▶ **DATA FOR PROCESSING**

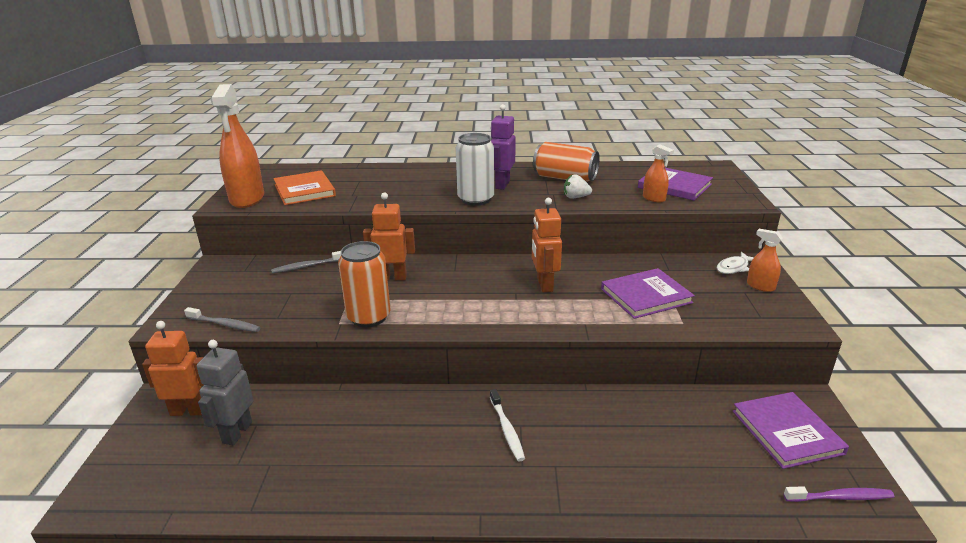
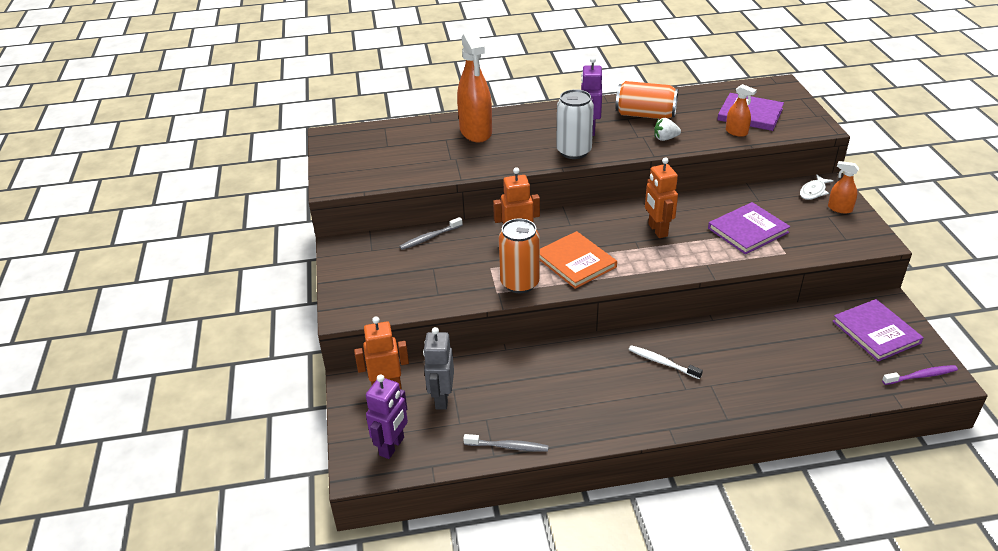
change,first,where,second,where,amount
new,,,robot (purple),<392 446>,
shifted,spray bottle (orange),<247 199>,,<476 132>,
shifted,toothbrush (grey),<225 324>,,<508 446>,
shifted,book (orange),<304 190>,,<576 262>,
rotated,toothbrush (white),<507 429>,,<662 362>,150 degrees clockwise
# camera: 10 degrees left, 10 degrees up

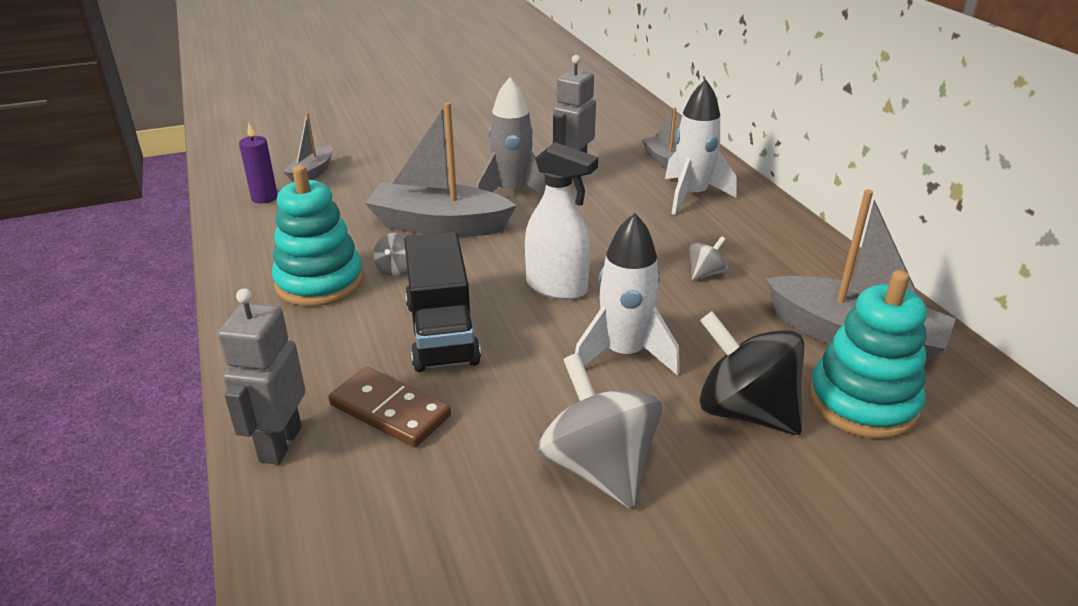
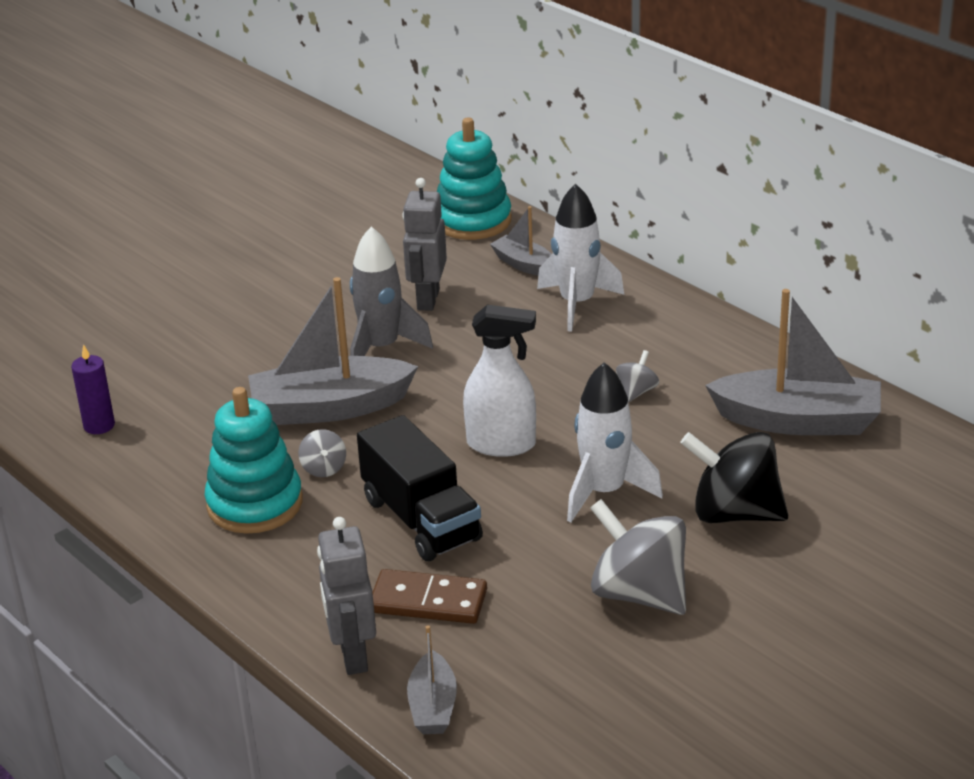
change,first,where,second,where,amount
shifted,boat (grey),<312 173>,,<433 706>,
shifted,stacking toy (turquoise),<862 402>,,<472 221>,
# camera: 20 degrees left, 0 degrees up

▶ **WHAT TO WORK ON**
What's needed is a word-for-word retyping of the listing, minus its pictures.

▶ **ANSWER TO THE PROBLEM**
change,first,where,second,where,amount
new,,,robot (purple),<392 446>,
shifted,spray bottle (orange),<247 199>,,<476 132>,
shifted,toothbrush (grey),<225 324>,,<508 446>,
shifted,book (orange),<304 190>,,<576 262>,
rotated,toothbrush (white),<507 429>,,<662 362>,150 degrees clockwise
# camera: 10 degrees left, 10 degrees up

change,first,where,second,where,amount
shifted,boat (grey),<312 173>,,<433 706>,
shifted,stacking toy (turquoise),<862 402>,,<472 221>,
# camera: 20 degrees left, 0 degrees up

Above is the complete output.